== Extracted material ==

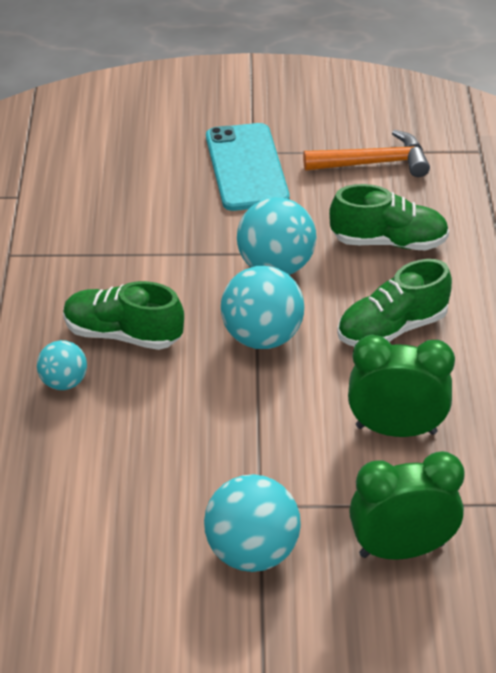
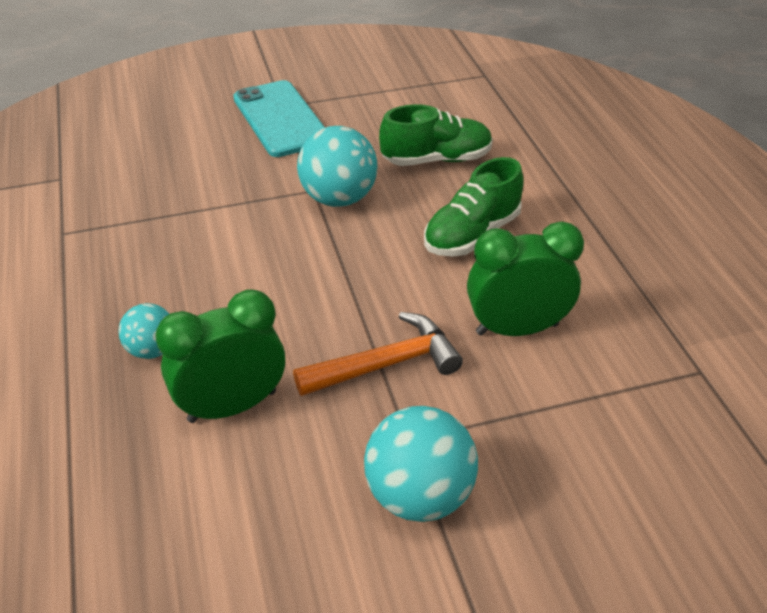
camera: 15 degrees left, 0 degrees up
(123, 334) = (204, 289): green shoe -> none
(262, 337) = (348, 265): turquoise ball -> none
(373, 163) = (396, 98): orange hammer -> orange hammer (386, 364)
(401, 549) = (577, 454): green clock -> green clock (232, 406)

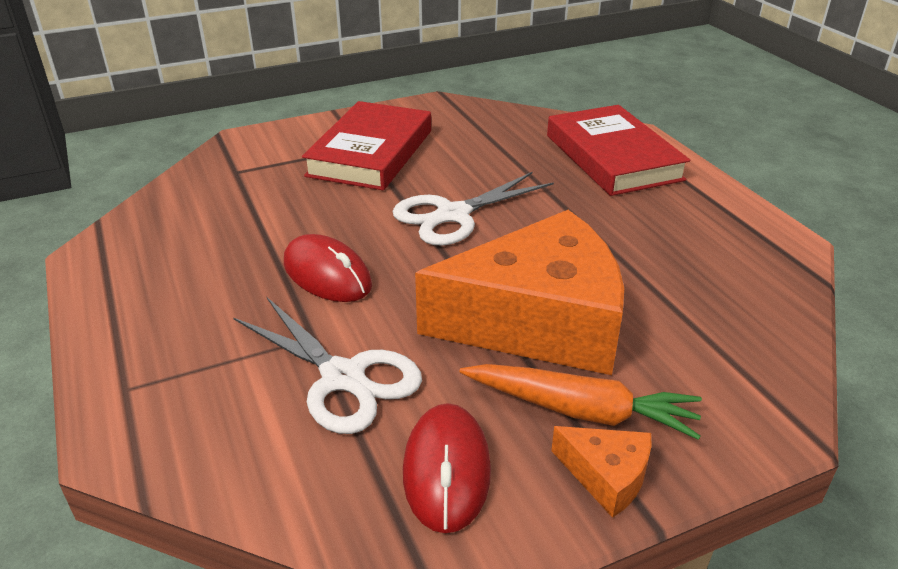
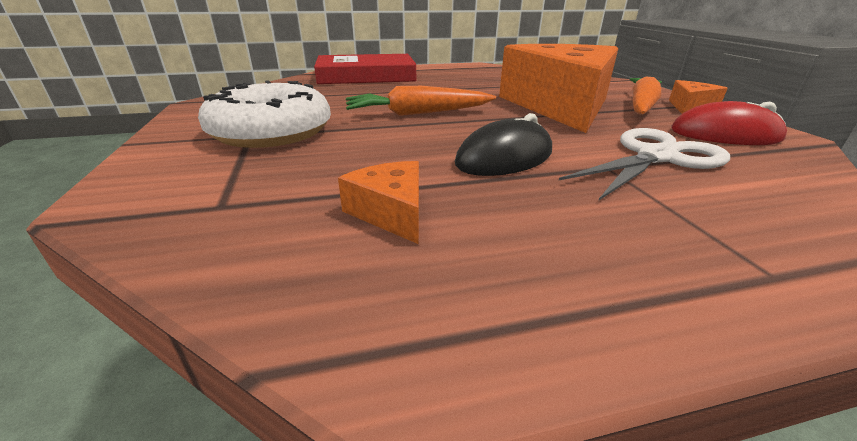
camera: 80 degrees left, 5 degrees down
(223, 230) = (391, 212): none -> orange cheese
(327, 274) = (504, 158): red mouse -> black mouse
(371, 153) = (271, 132): red book -> white donut
(452, 215) = (418, 113): white scissors -> orange carrot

===

* [Requirement]: Starting at the line that contains "(123, 334) = (204, 289): green shoe -> none" and ending with the last line of the data, transcribe every line exactly; skip the pictures.

* [Result of the task]:
(123, 334) = (204, 289): green shoe -> none
(262, 337) = (348, 265): turquoise ball -> none
(373, 163) = (396, 98): orange hammer -> orange hammer (386, 364)
(401, 549) = (577, 454): green clock -> green clock (232, 406)

camera: 80 degrees left, 5 degrees down
(223, 230) = (391, 212): none -> orange cheese
(327, 274) = (504, 158): red mouse -> black mouse
(371, 153) = (271, 132): red book -> white donut
(452, 215) = (418, 113): white scissors -> orange carrot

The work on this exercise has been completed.